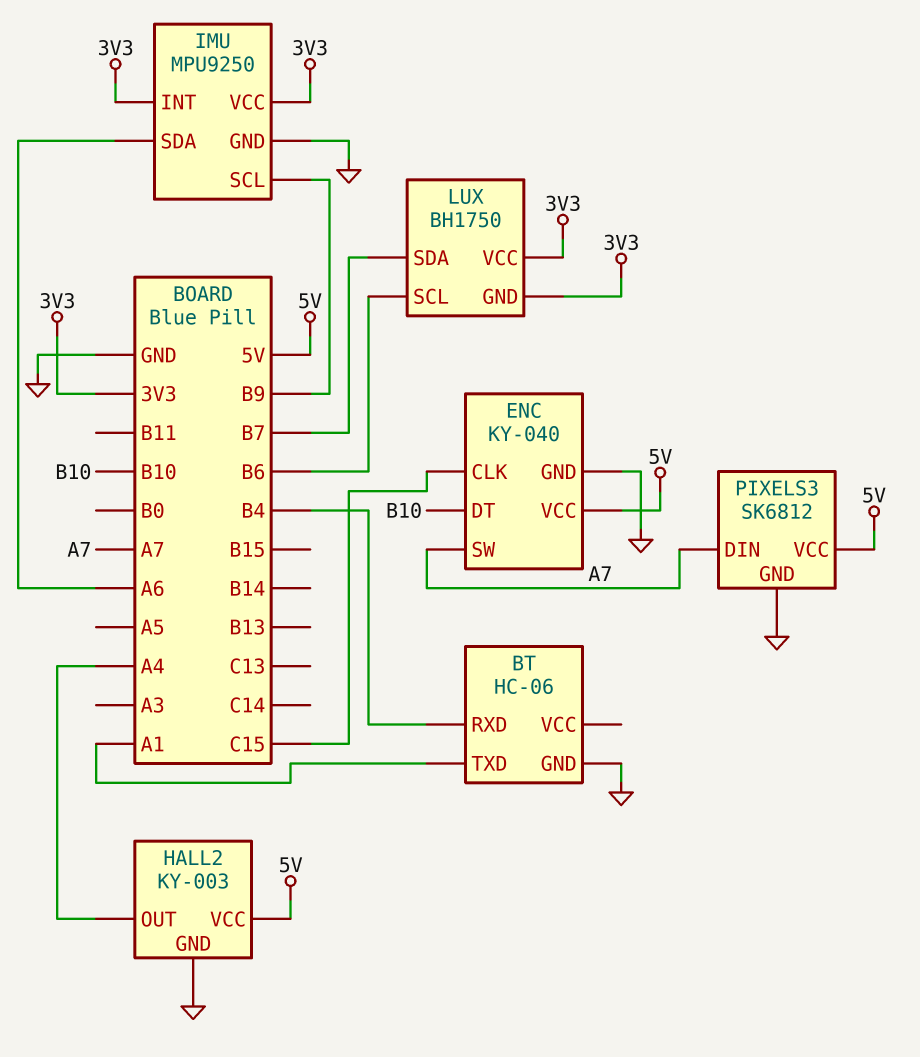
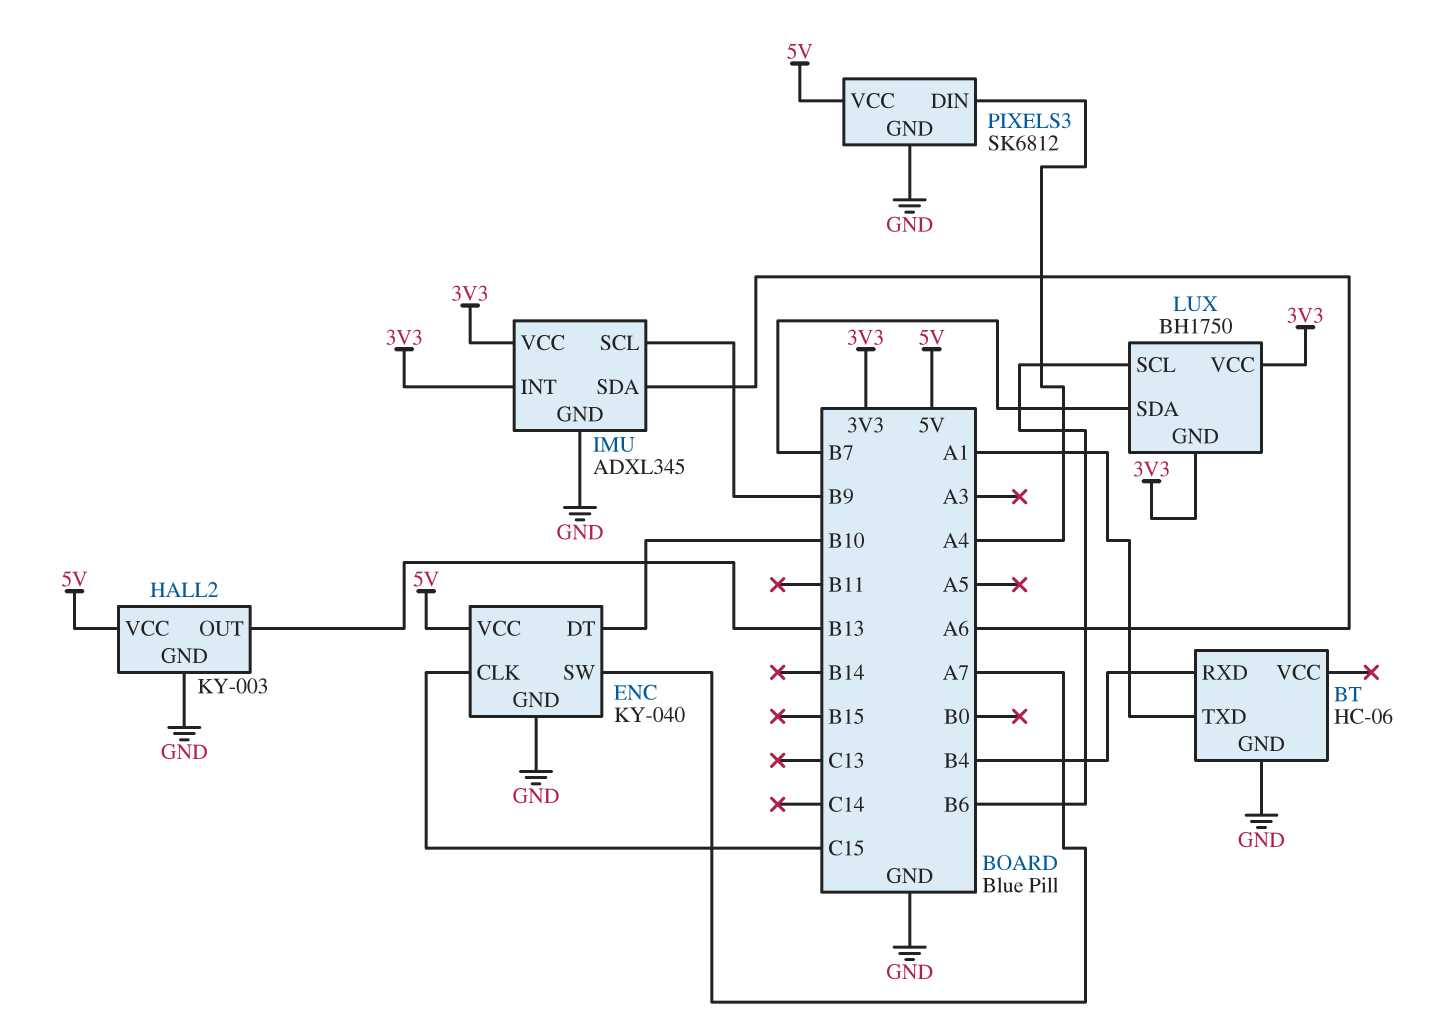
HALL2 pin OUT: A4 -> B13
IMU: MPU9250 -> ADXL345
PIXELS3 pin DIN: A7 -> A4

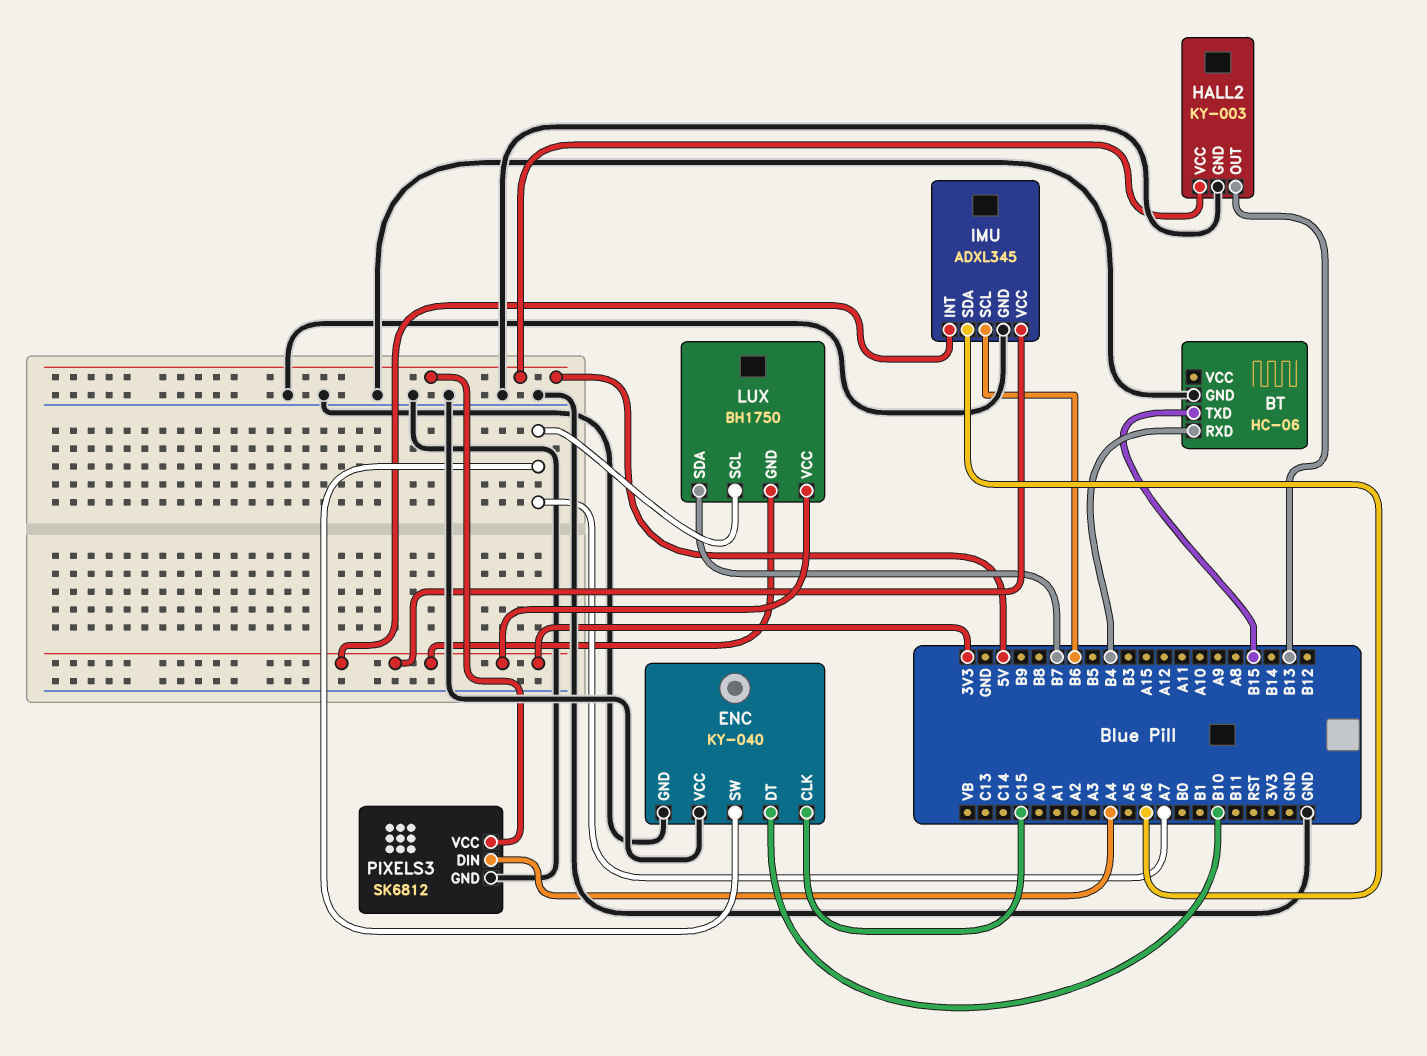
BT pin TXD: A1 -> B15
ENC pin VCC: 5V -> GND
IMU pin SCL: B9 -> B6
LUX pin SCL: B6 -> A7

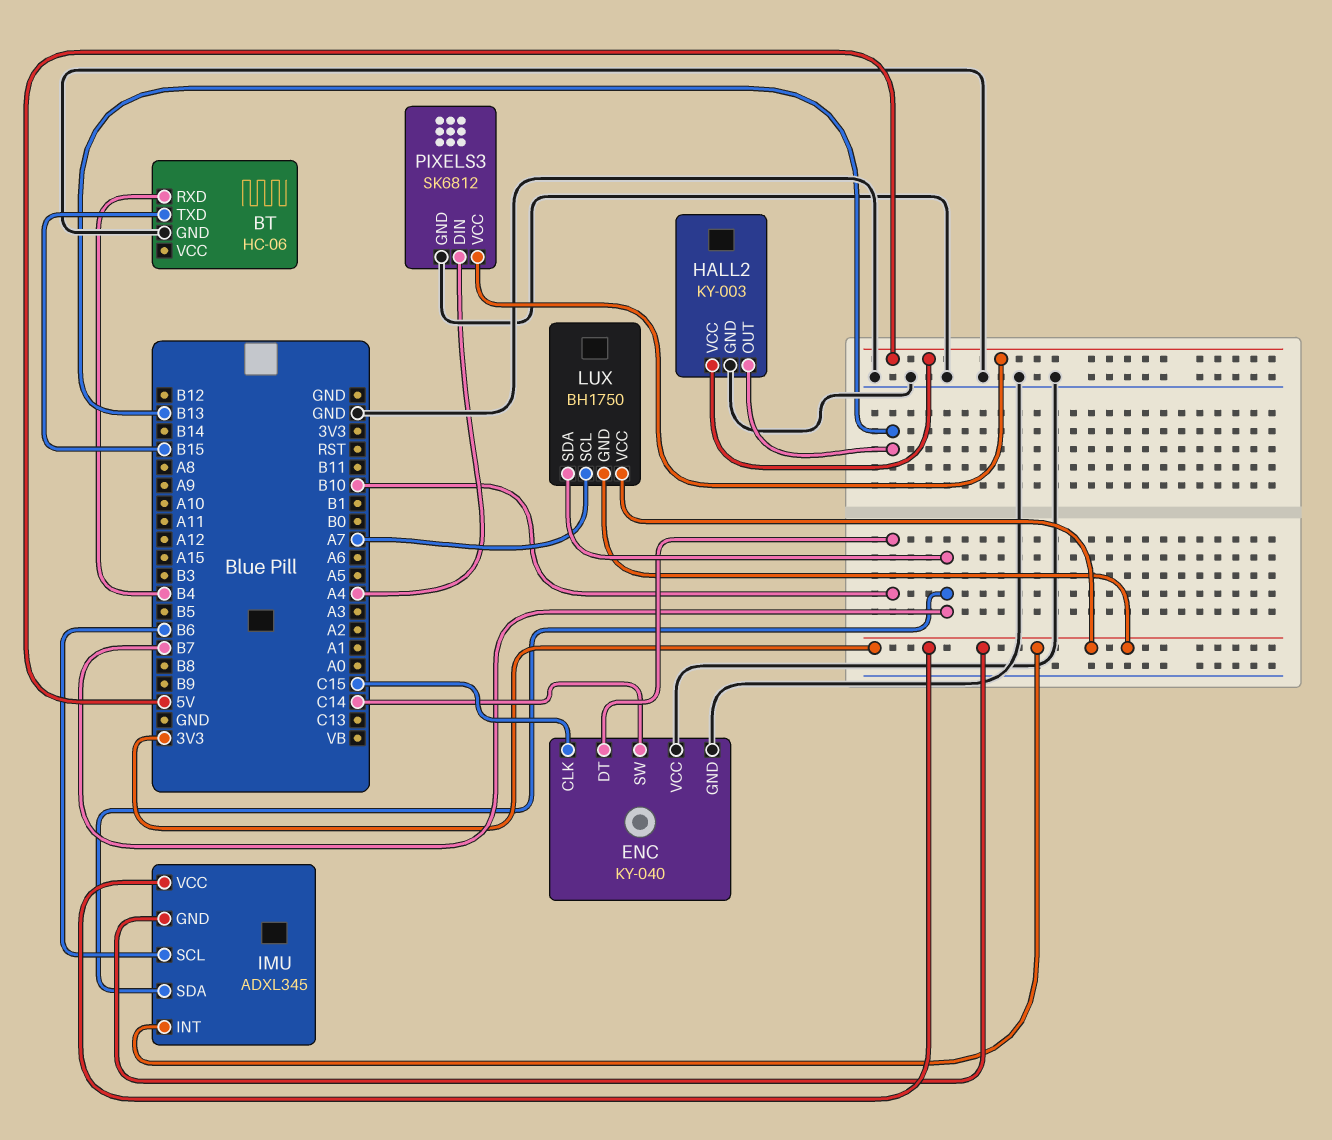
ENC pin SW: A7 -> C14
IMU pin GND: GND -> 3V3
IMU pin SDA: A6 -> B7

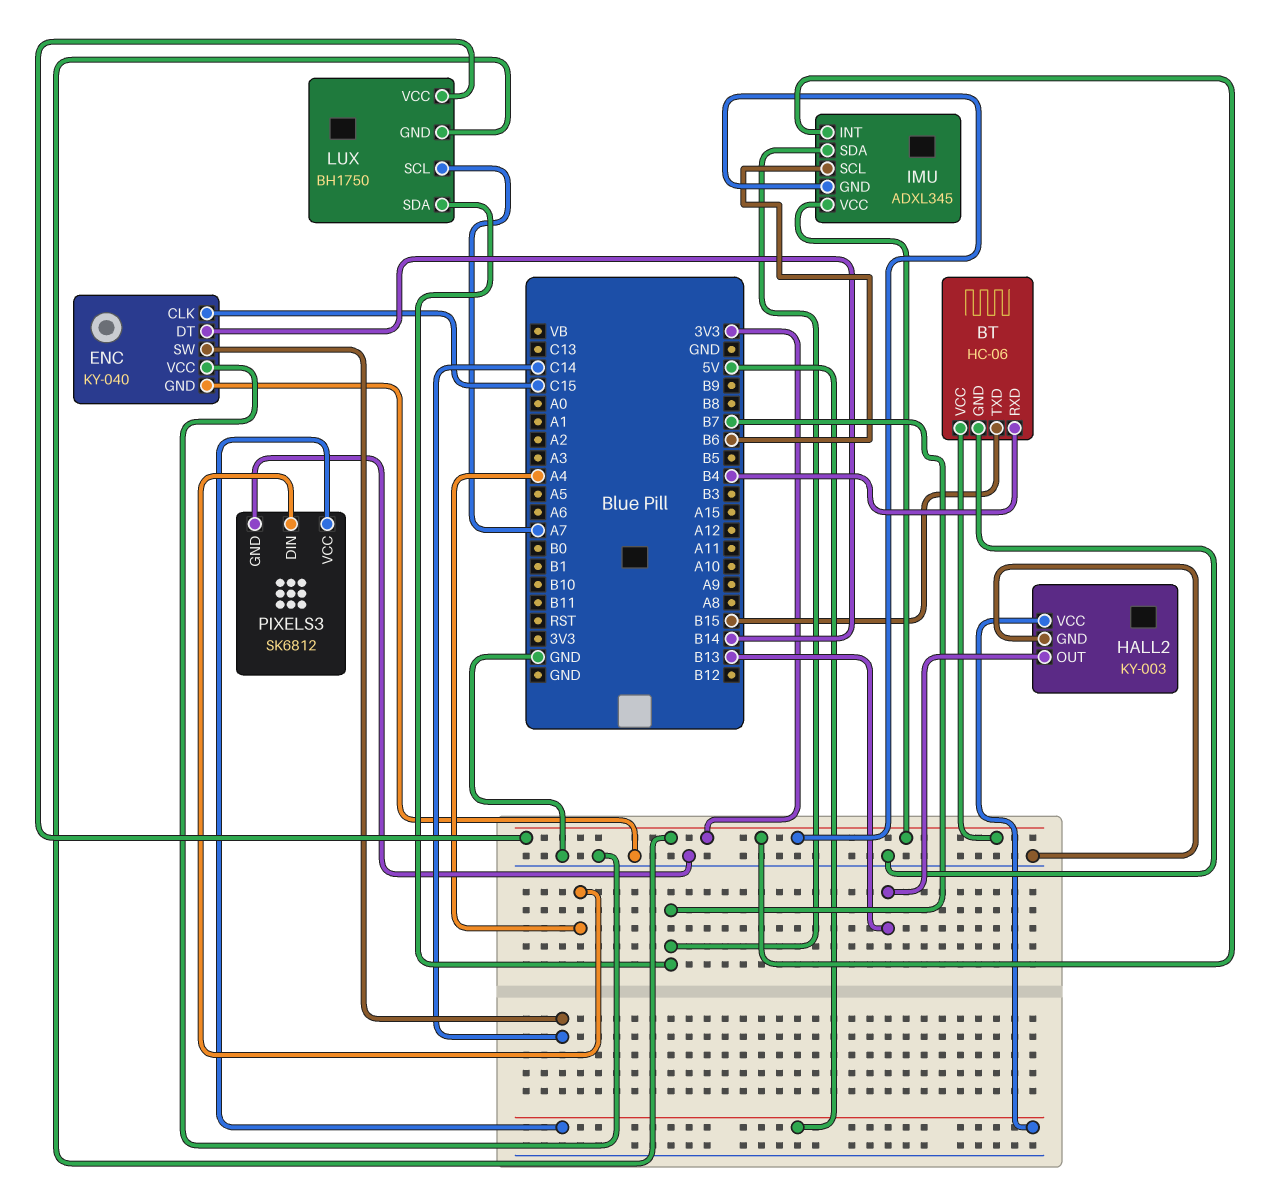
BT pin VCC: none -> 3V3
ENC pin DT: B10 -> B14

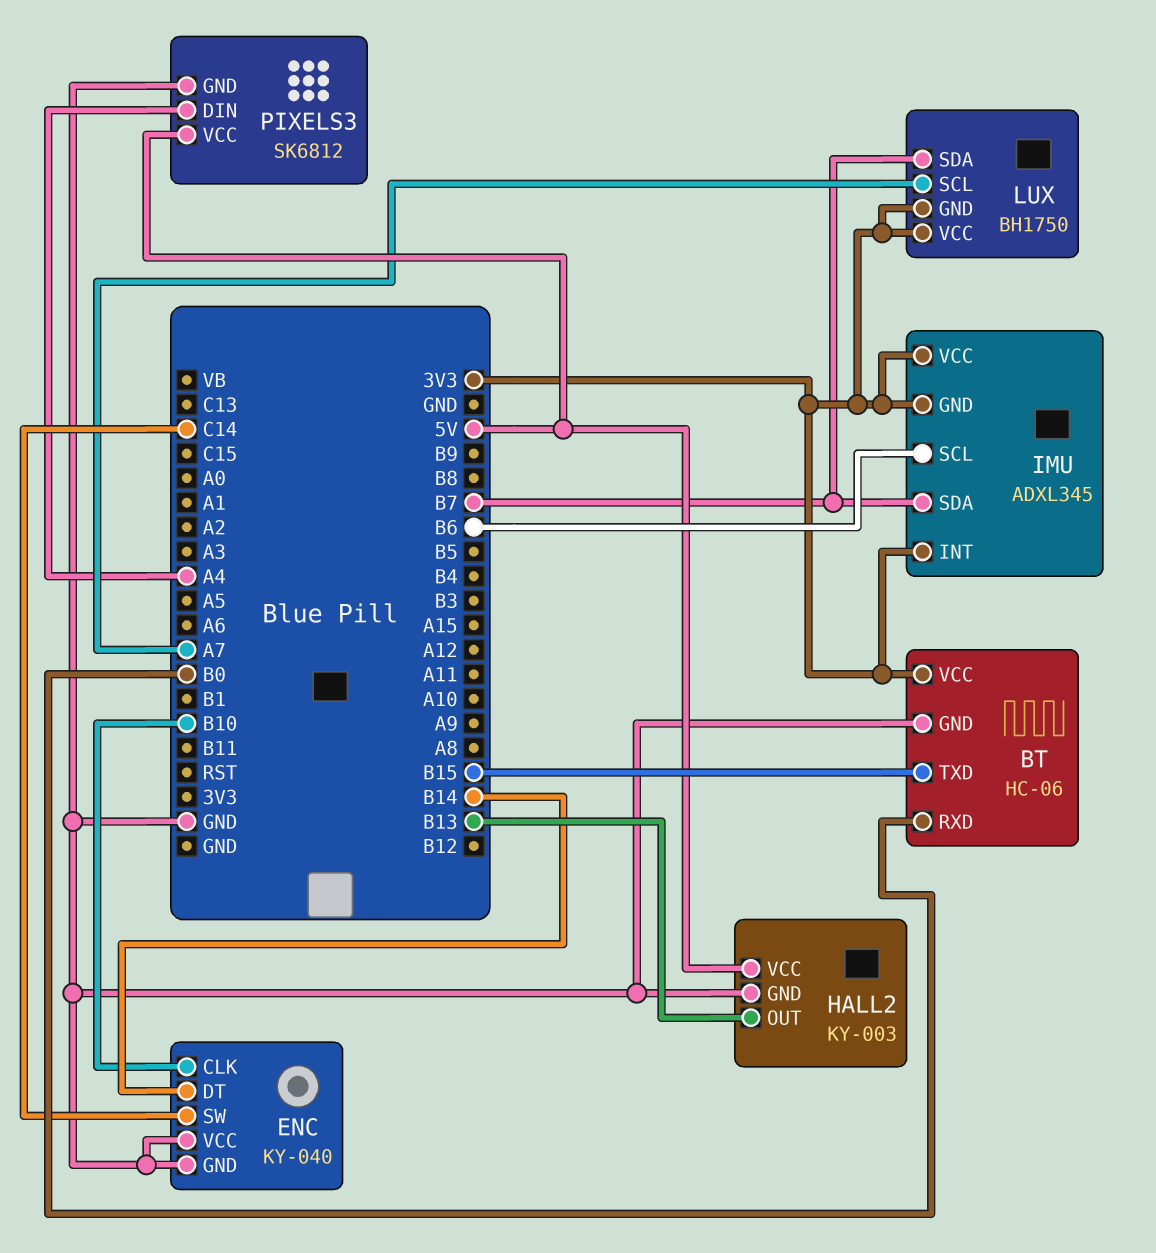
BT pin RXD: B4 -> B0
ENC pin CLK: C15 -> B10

DIRECTIONS: Could you repeat, exactly and with nothing added, the lines from the top of the entries above through the line that holds "IMU pin SDA: A6 -> B7", leaving out any pictures?

WRITTEN SOLUTION:
HALL2 pin OUT: A4 -> B13
IMU: MPU9250 -> ADXL345
PIXELS3 pin DIN: A7 -> A4

BT pin TXD: A1 -> B15
ENC pin VCC: 5V -> GND
IMU pin SCL: B9 -> B6
LUX pin SCL: B6 -> A7

ENC pin SW: A7 -> C14
IMU pin GND: GND -> 3V3
IMU pin SDA: A6 -> B7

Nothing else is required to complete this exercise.